Give back the entries exactly as they read, leaving each image out.

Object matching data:
+ + + + +
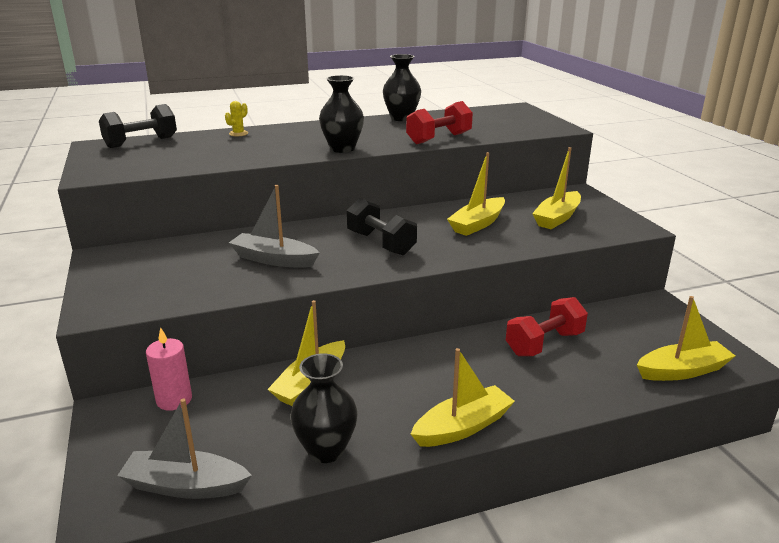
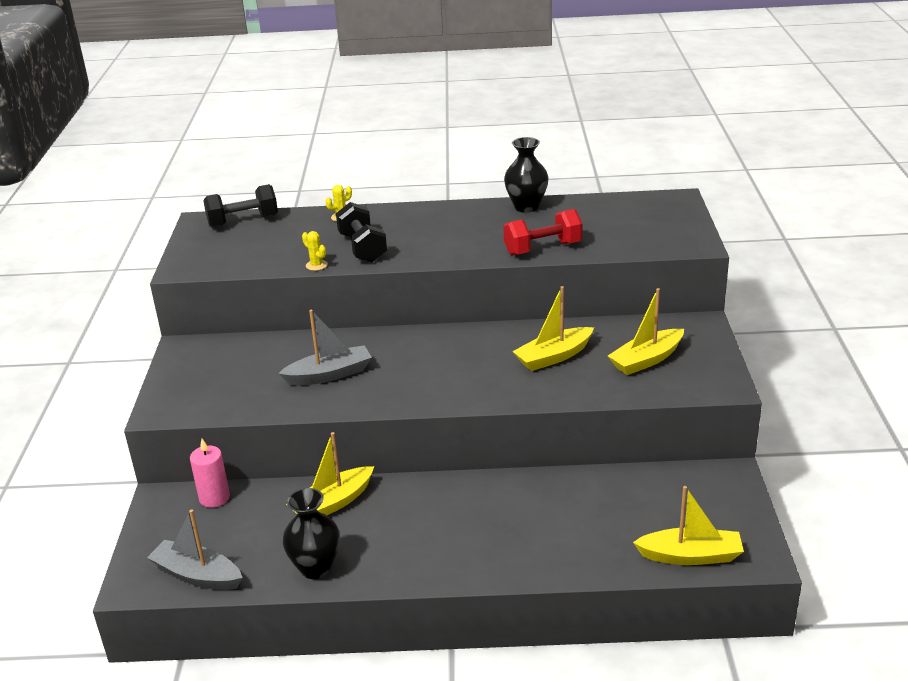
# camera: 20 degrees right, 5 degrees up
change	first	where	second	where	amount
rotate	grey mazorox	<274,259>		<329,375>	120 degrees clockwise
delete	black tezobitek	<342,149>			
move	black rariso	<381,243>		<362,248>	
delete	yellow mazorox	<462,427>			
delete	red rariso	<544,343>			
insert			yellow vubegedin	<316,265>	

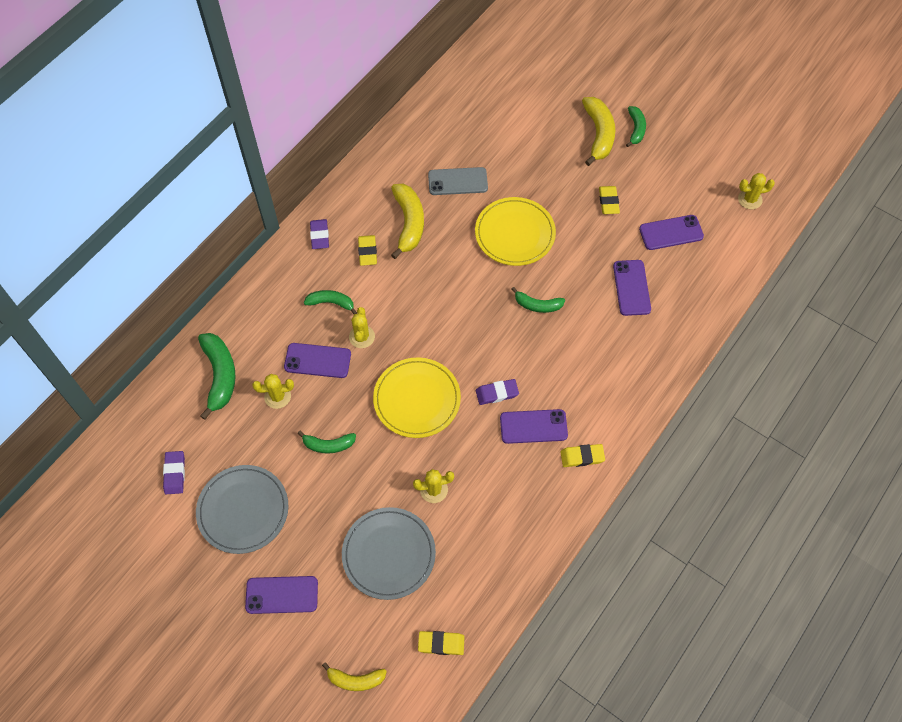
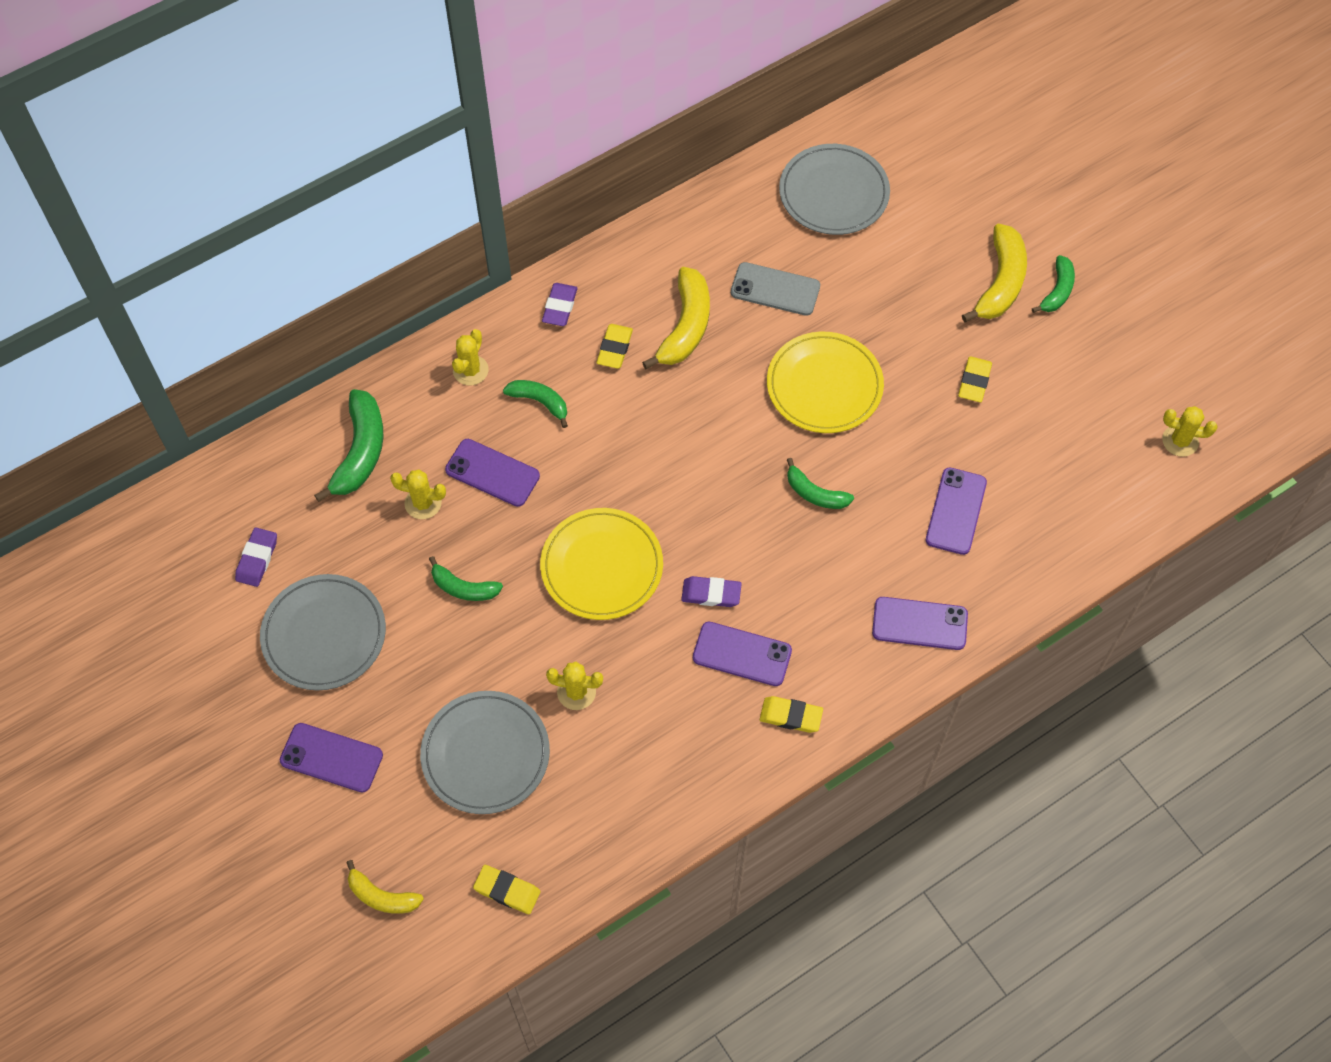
# camera: 20 degrees right, 0 degrees up
change	first	where	second	where	amount
move	yellow vubegedin	<362,337>		<470,370>	
move	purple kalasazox	<671,232>		<919,623>	
insert			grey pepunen	<833,193>	

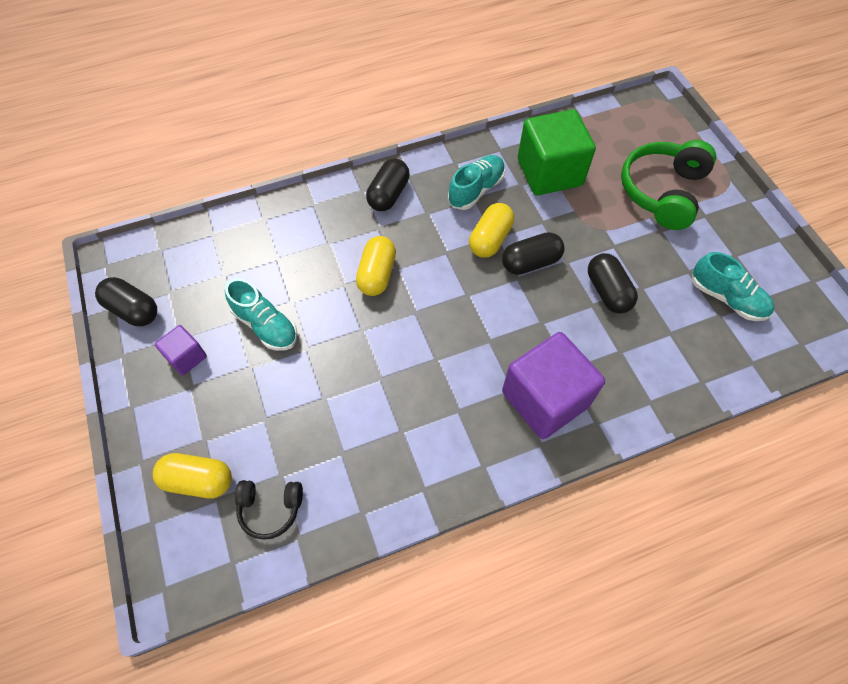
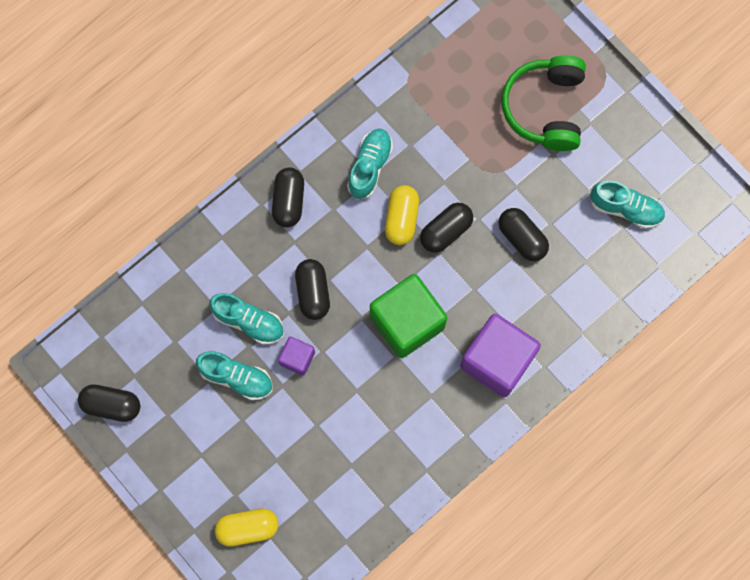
# camera: 20 degrees left, 15 degrees up
change	first	where	second	where	amount
move	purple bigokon	<186,357>		<297,358>	
delete	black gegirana	<270,508>			
recolor	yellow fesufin	<377,274>	black fesufin	<313,292>	
move	green bigokon	<549,172>		<407,322>	
insert			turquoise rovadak	<249,321>	

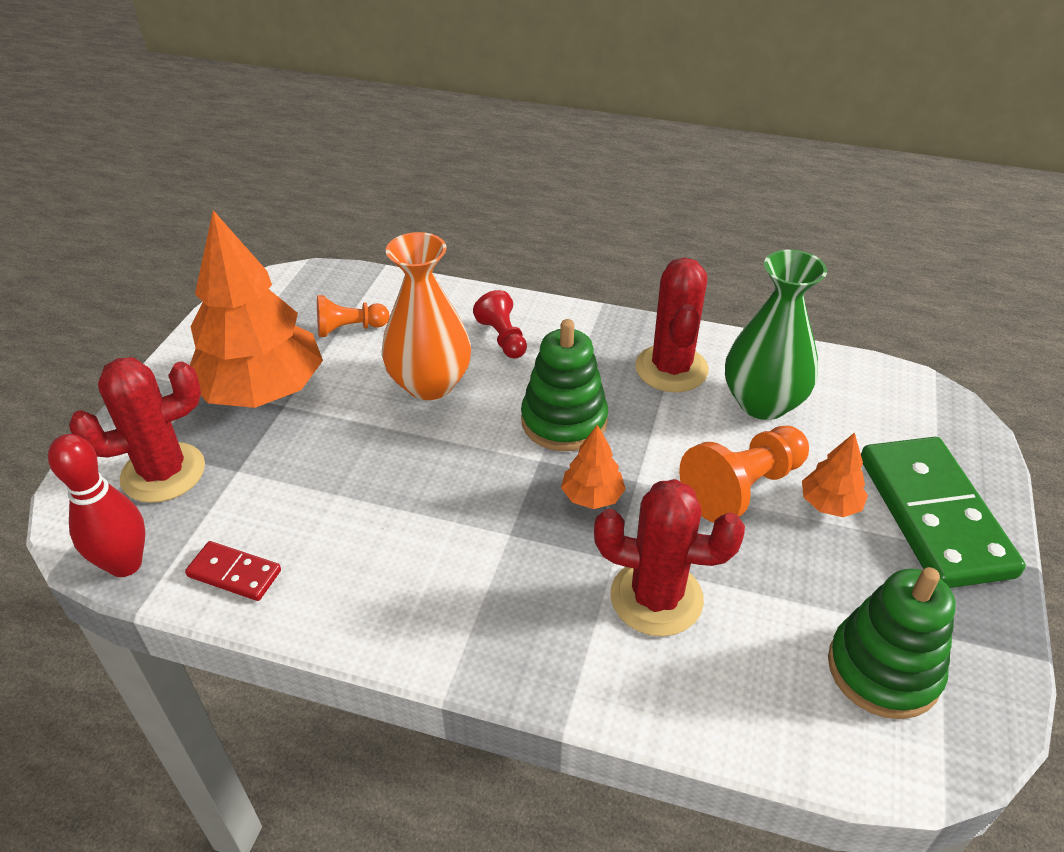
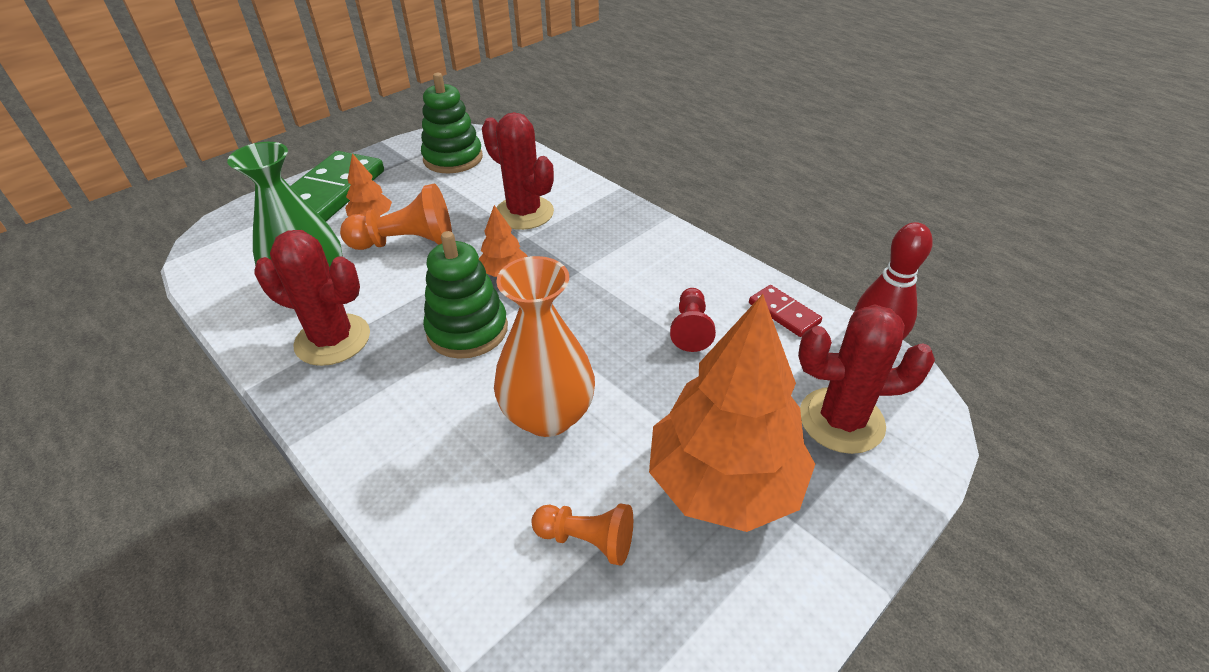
# camera: 150 degrees left, 0 degrees up
change	first	where	second	where	amount
move	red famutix	<503,338>		<691,329>	
rotate	red vubegedin	<671,369>		<333,340>	75 degrees clockwise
+ + + + +
▶ _Task solution_:
# camera: 20 degrees right, 5 degrees up
change	first	where	second	where	amount
rotate	grey mazorox	<274,259>		<329,375>	120 degrees clockwise
delete	black tezobitek	<342,149>			
move	black rariso	<381,243>		<362,248>	
delete	yellow mazorox	<462,427>			
delete	red rariso	<544,343>			
insert			yellow vubegedin	<316,265>	

# camera: 20 degrees right, 0 degrees up
change	first	where	second	where	amount
move	yellow vubegedin	<362,337>		<470,370>	
move	purple kalasazox	<671,232>		<919,623>	
insert			grey pepunen	<833,193>	

# camera: 20 degrees left, 15 degrees up
change	first	where	second	where	amount
move	purple bigokon	<186,357>		<297,358>	
delete	black gegirana	<270,508>			
recolor	yellow fesufin	<377,274>	black fesufin	<313,292>	
move	green bigokon	<549,172>		<407,322>	
insert			turquoise rovadak	<249,321>	

# camera: 150 degrees left, 0 degrees up
change	first	where	second	where	amount
move	red famutix	<503,338>		<691,329>	
rotate	red vubegedin	<671,369>		<333,340>	75 degrees clockwise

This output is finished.